## What is being asked
Leaving out every picture, copy the lines of the data exactly, from the first through the line containing "blue circle: moved 13 px up".

Shape scene image sequences:
────

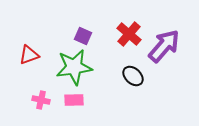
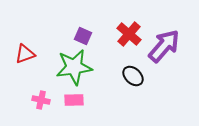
red triangle: moved 4 px left, 1 px up
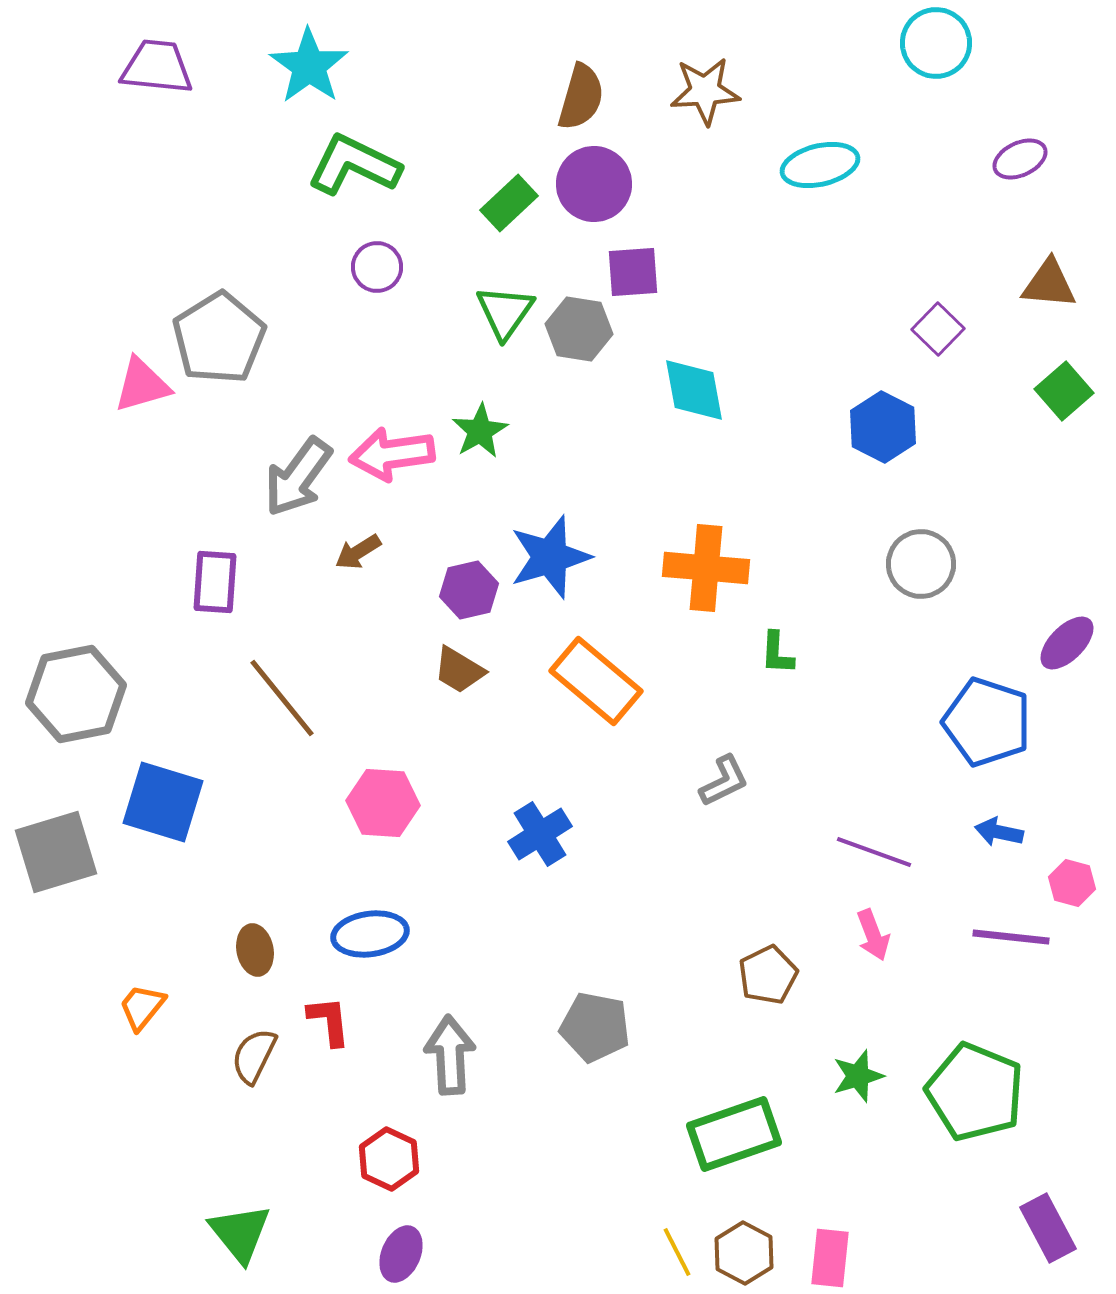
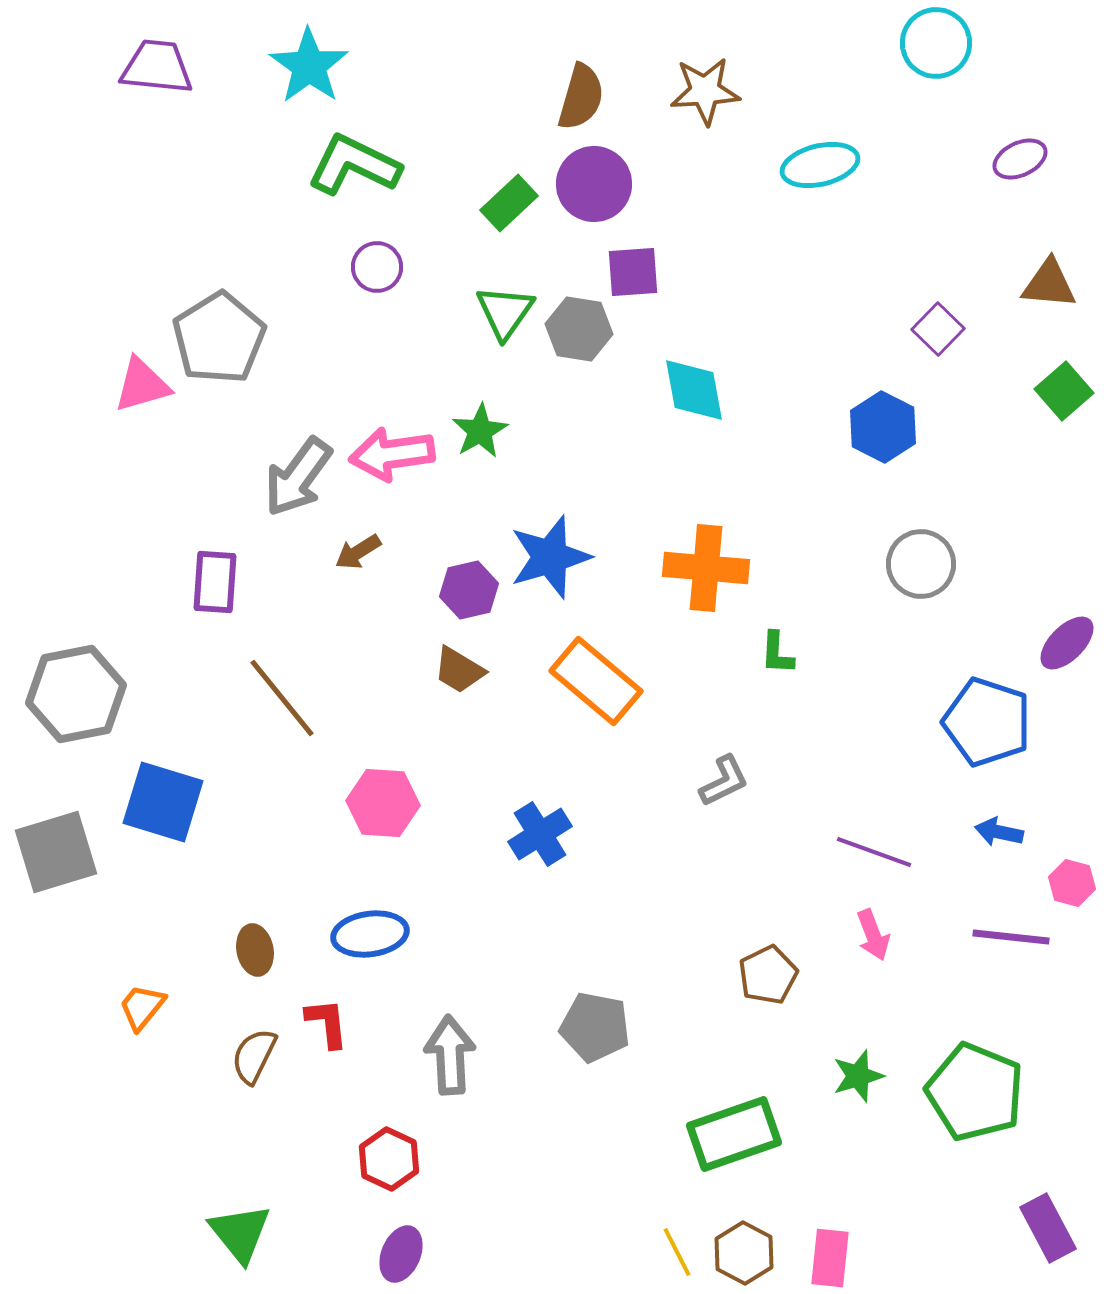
red L-shape at (329, 1021): moved 2 px left, 2 px down
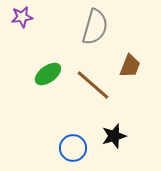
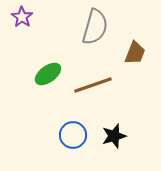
purple star: rotated 30 degrees counterclockwise
brown trapezoid: moved 5 px right, 13 px up
brown line: rotated 60 degrees counterclockwise
blue circle: moved 13 px up
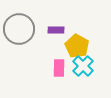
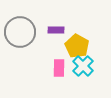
gray circle: moved 1 px right, 3 px down
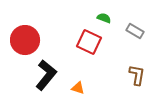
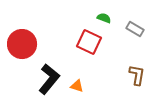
gray rectangle: moved 2 px up
red circle: moved 3 px left, 4 px down
black L-shape: moved 3 px right, 4 px down
orange triangle: moved 1 px left, 2 px up
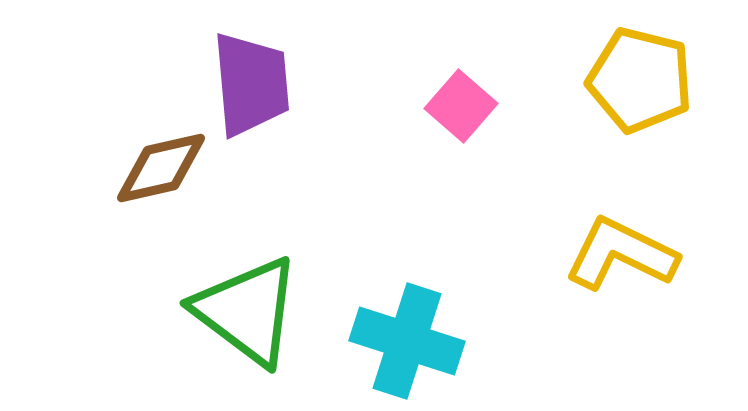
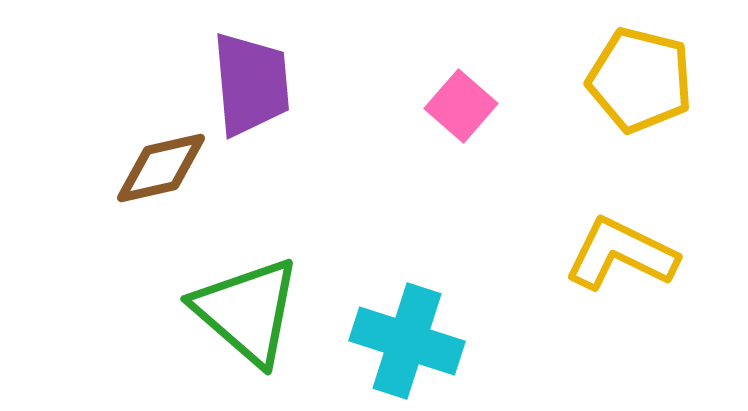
green triangle: rotated 4 degrees clockwise
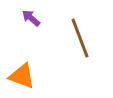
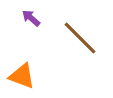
brown line: rotated 24 degrees counterclockwise
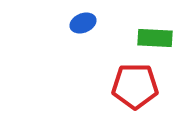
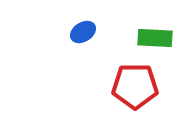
blue ellipse: moved 9 px down; rotated 10 degrees counterclockwise
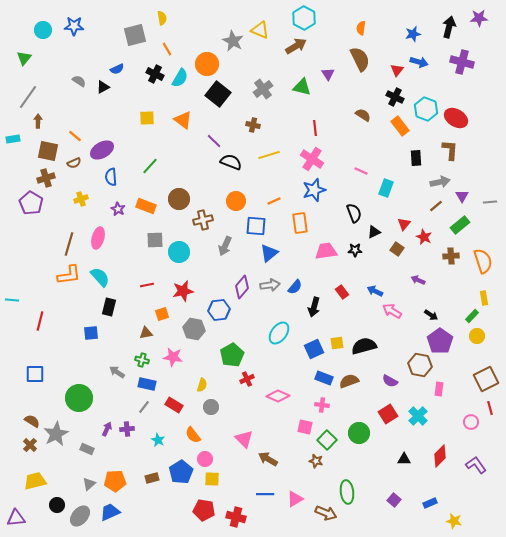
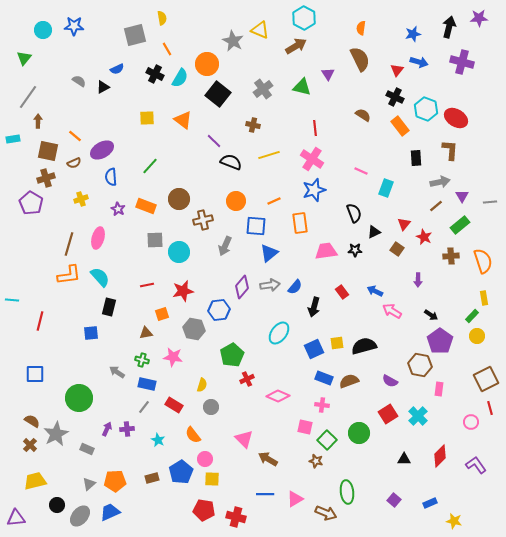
purple arrow at (418, 280): rotated 112 degrees counterclockwise
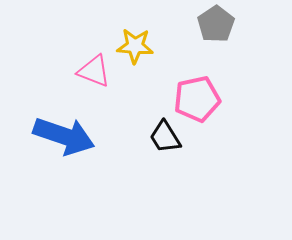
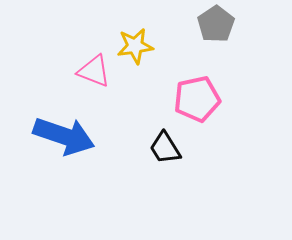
yellow star: rotated 12 degrees counterclockwise
black trapezoid: moved 11 px down
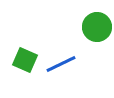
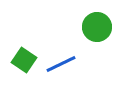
green square: moved 1 px left; rotated 10 degrees clockwise
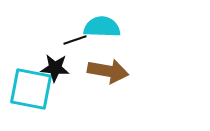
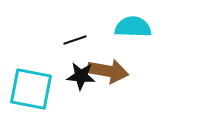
cyan semicircle: moved 31 px right
black star: moved 26 px right, 8 px down
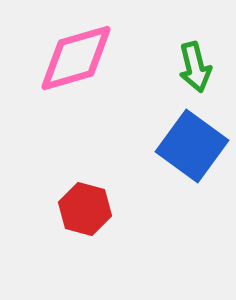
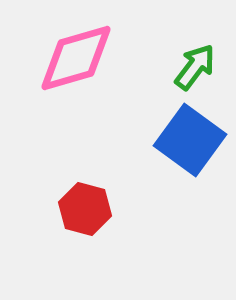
green arrow: rotated 129 degrees counterclockwise
blue square: moved 2 px left, 6 px up
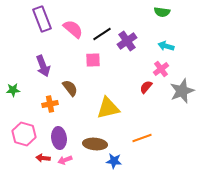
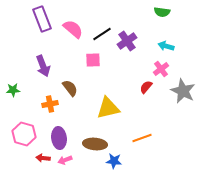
gray star: moved 1 px right; rotated 25 degrees counterclockwise
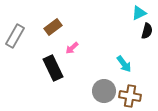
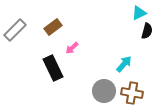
gray rectangle: moved 6 px up; rotated 15 degrees clockwise
cyan arrow: rotated 102 degrees counterclockwise
brown cross: moved 2 px right, 3 px up
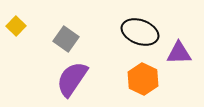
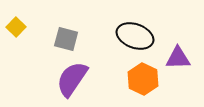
yellow square: moved 1 px down
black ellipse: moved 5 px left, 4 px down
gray square: rotated 20 degrees counterclockwise
purple triangle: moved 1 px left, 5 px down
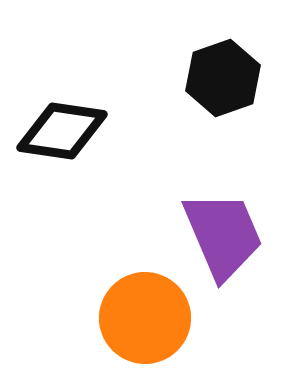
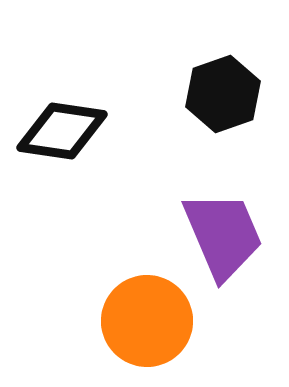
black hexagon: moved 16 px down
orange circle: moved 2 px right, 3 px down
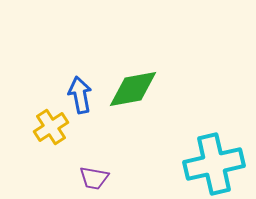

────

## Result for this exercise
red triangle: moved 4 px left, 1 px up
red L-shape at (329, 1021): moved 2 px left, 2 px down
purple star: rotated 30 degrees counterclockwise
brown trapezoid: moved 5 px right, 13 px up
brown line: rotated 60 degrees counterclockwise
blue circle: moved 13 px up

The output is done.